Dataset content:
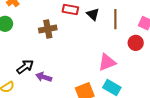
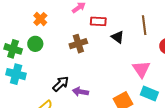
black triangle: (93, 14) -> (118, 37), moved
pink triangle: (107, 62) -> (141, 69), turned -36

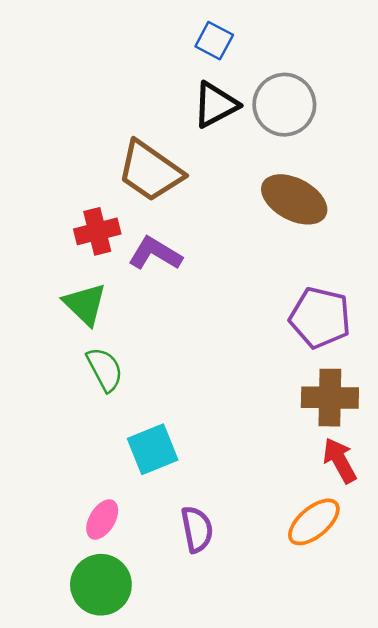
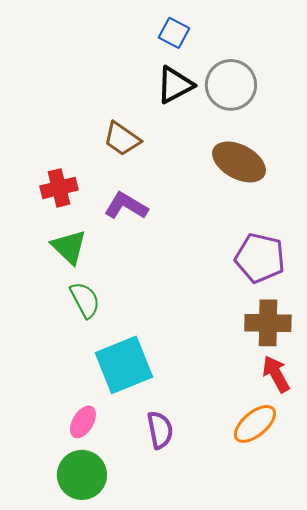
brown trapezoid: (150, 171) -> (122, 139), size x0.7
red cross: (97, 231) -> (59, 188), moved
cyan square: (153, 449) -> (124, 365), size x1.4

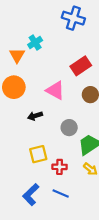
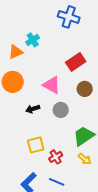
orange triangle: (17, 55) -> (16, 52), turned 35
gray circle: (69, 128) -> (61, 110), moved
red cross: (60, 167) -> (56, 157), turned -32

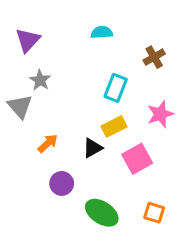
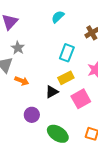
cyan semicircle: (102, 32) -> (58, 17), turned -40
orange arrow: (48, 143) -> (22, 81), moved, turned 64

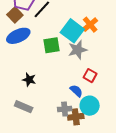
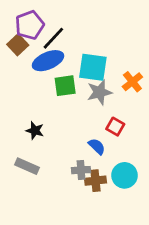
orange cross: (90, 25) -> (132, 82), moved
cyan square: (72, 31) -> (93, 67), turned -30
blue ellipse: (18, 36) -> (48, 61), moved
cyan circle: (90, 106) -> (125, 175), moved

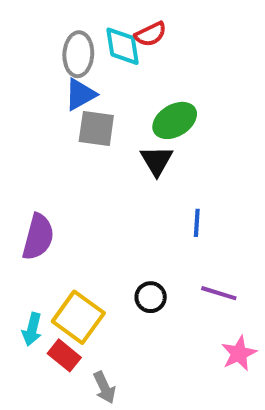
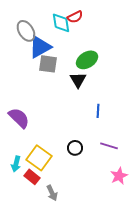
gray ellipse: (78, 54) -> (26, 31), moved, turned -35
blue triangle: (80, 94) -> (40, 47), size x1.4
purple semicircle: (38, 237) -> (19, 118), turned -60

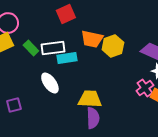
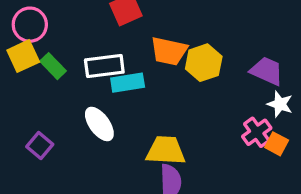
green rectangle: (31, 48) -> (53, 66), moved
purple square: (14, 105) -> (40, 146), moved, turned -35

Requirement:
Go through the entries and return each line where the word "square" appears.

Written response:
cyan square: (153, 449) -> (124, 365), size x1.4
cyan square: (72, 31) -> (93, 67), turned -30
purple square: (14, 105) -> (40, 146), moved, turned -35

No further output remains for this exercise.